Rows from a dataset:
** Start **
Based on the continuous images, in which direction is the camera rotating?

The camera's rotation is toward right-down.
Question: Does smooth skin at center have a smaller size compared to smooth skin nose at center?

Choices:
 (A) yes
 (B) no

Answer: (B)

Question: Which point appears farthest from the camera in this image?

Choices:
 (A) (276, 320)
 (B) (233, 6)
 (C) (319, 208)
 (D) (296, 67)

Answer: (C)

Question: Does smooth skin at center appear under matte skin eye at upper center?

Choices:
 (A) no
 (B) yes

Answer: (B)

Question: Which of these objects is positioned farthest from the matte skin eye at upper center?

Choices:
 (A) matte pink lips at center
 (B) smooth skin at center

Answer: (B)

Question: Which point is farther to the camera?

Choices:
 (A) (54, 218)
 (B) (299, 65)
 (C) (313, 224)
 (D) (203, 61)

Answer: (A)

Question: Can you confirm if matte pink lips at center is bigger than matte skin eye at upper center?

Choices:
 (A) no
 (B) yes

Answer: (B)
** End **
** Start **
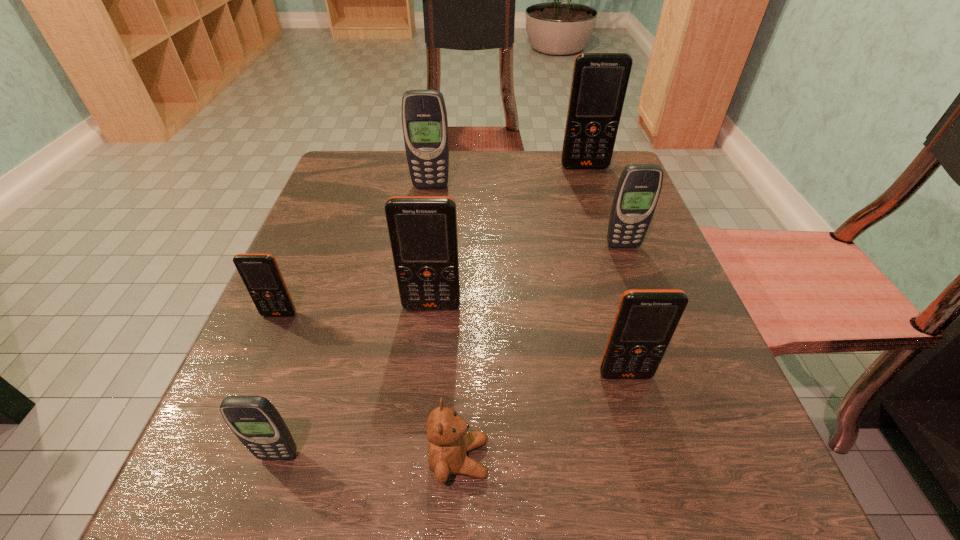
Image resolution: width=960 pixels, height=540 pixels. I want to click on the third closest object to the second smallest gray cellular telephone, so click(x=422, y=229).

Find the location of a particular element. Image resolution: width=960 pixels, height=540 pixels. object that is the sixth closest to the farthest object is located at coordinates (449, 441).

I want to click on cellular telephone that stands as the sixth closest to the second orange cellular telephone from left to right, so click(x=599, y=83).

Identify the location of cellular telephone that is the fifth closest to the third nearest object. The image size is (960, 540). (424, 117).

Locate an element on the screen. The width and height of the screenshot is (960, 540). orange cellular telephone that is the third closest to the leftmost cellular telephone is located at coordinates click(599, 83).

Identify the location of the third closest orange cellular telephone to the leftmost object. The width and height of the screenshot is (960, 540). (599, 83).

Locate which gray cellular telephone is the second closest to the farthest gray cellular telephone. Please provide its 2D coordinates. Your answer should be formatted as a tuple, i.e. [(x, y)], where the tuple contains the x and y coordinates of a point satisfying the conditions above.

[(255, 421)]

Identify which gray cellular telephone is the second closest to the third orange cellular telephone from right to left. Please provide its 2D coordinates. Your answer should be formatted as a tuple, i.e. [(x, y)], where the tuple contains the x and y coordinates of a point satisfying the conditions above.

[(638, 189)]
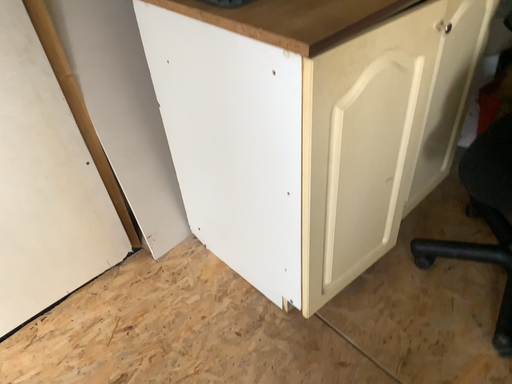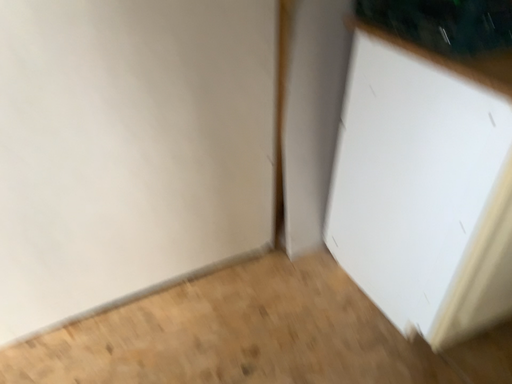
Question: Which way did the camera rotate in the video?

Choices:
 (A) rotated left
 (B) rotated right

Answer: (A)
** End **
--- INSTRUCTION ---
Copy out the records above, word for word, from the line that contains "The camera's rotation is toward right-down." through the line that contains "Question: Which point appears".

--- COMPLETE OUTPUT ---
The camera's rotation is toward right-down.
Question: Does smooth skin at center have a smaller size compared to smooth skin nose at center?

Choices:
 (A) yes
 (B) no

Answer: (B)

Question: Which point appears farthest from the camera in this image?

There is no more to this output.